_Instructions for the task:_
An exact copy is required of the lines from the one with "pink plane [702,291,759,343]" through the last line of the material below, and of nothing else.

_Input data:_
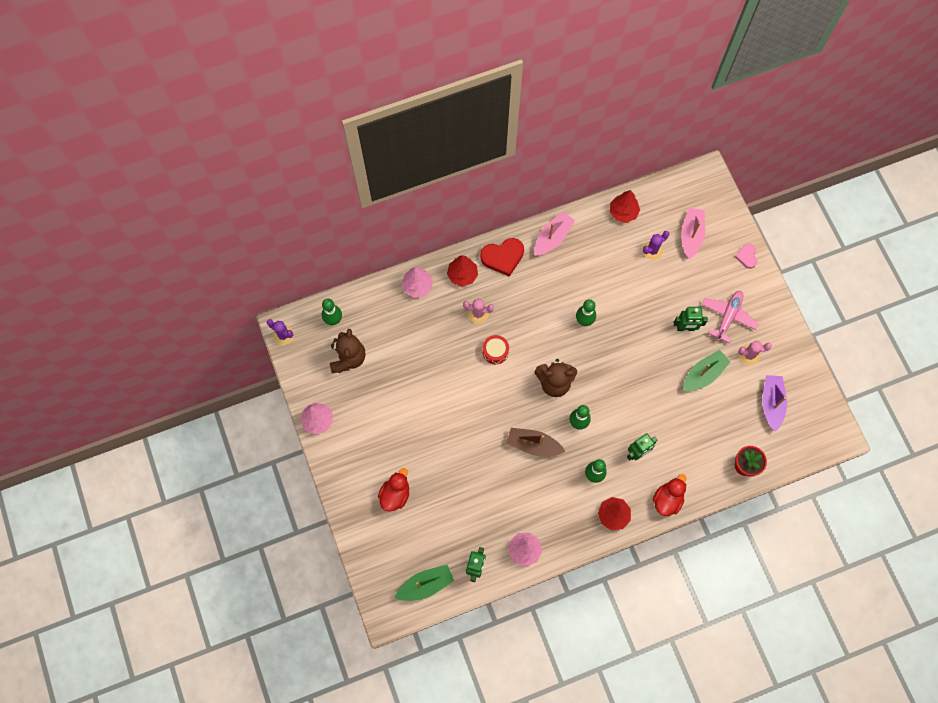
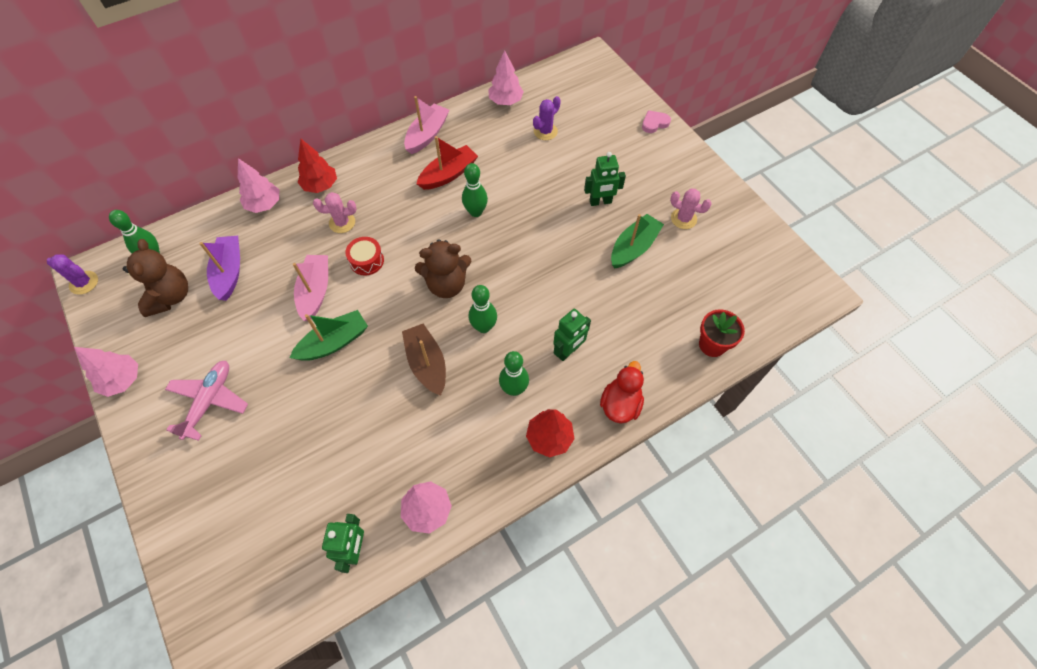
camera: 10 degrees left, 10 degrees down
red duck [378,468,409,511] -> none
green boat [395,565,454,601] -> green boat moved to [289,310,368,361]
red heart [480,238,524,277] -> none
brown boat [507,428,566,457] -> brown boat turned 60 degrees clockwise [402,323,446,396]
red tree [610,190,640,223] -> pink tree [488,51,524,105]
pink boat [681,208,705,259] -> pink boat moved to [293,255,328,321]
pink plane [702,291,759,343] -> pink plane moved to [165,361,248,441]
pink heart [735,243,757,269] -> pink heart turned 75 degrees clockwise [642,110,671,133]
pink cactus [738,341,772,365] -> pink cactus turned 45 degrees clockwise [670,188,712,229]
purple boat [762,375,787,432] -> purple boat moved to [199,236,240,301]
none -> red boat [416,136,478,190]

_Task answer:_
pink plane [702,291,759,343] -> pink plane moved to [165,361,248,441]
pink heart [735,243,757,269] -> pink heart turned 75 degrees clockwise [642,110,671,133]
pink cactus [738,341,772,365] -> pink cactus turned 45 degrees clockwise [670,188,712,229]
purple boat [762,375,787,432] -> purple boat moved to [199,236,240,301]
none -> red boat [416,136,478,190]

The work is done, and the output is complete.